### [What is expected]
Could you transcribe the entries below exactly, starting at the line that contains "orange marker: 4 -> 2" and stopping at the last line, without any pictures?

### [The data]

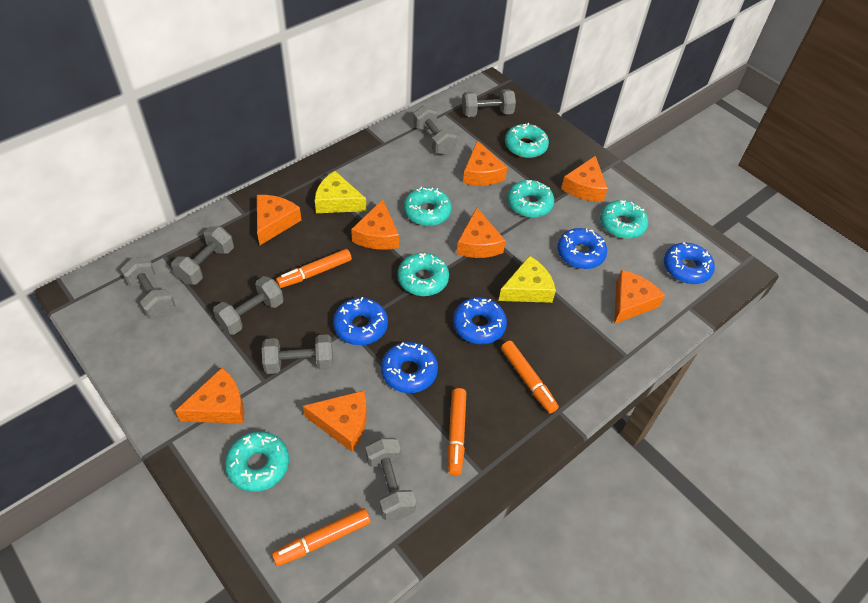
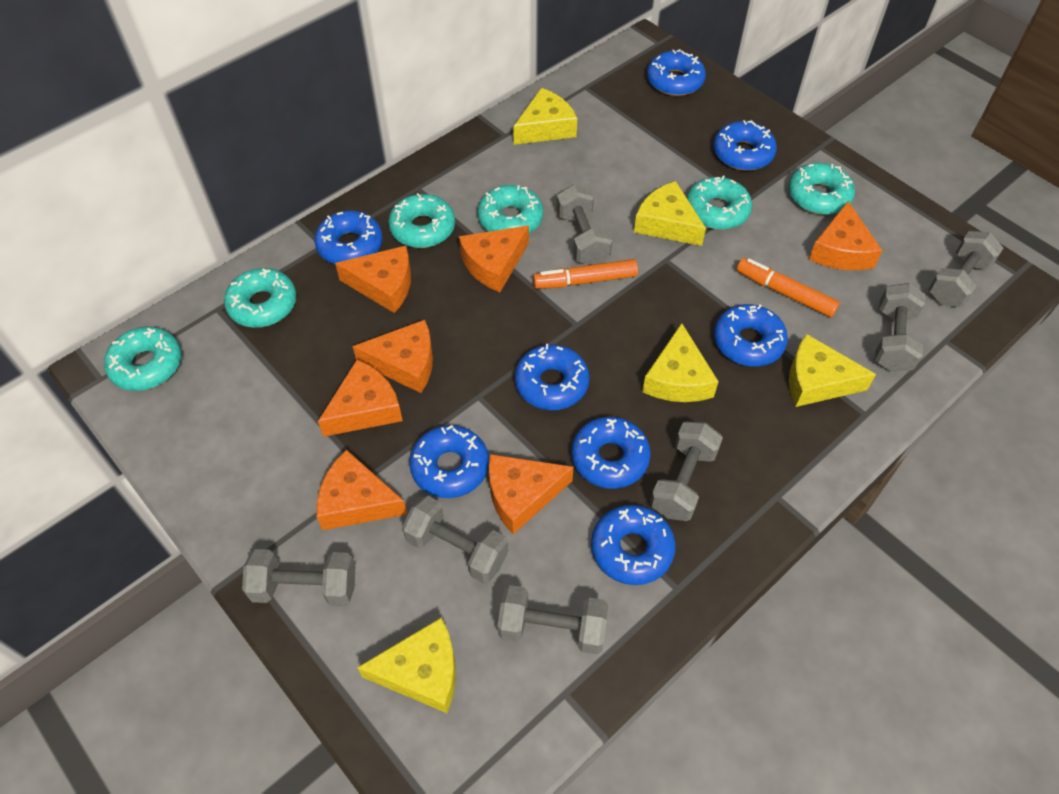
blue donut: 5 -> 8
orange cheese: 8 -> 7
orange marker: 4 -> 2
yellow cheese: 2 -> 5

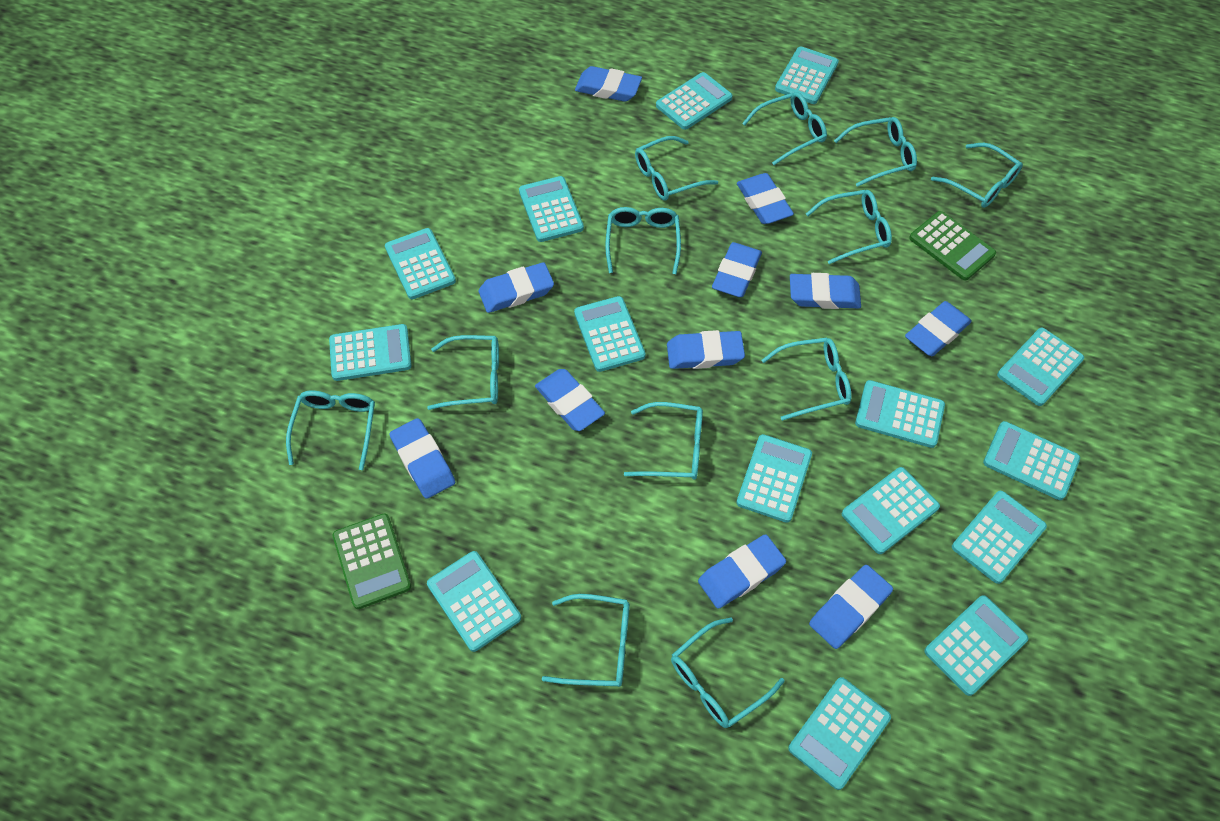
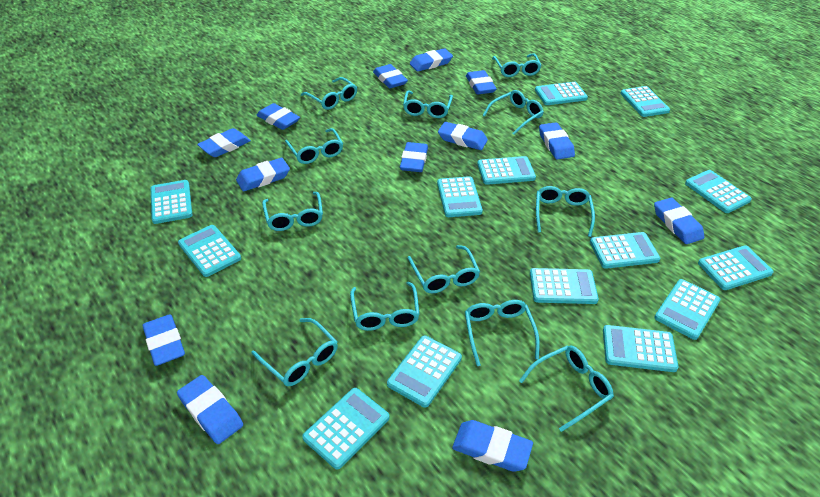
blue eraser: 11 -> 13
green calculator: 2 -> 0
turquoise calculator: 15 -> 14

### [Task output]
orange marker: 4 -> 2
yellow cheese: 2 -> 5

blue eraser: 11 -> 13
green calculator: 2 -> 0
turquoise calculator: 15 -> 14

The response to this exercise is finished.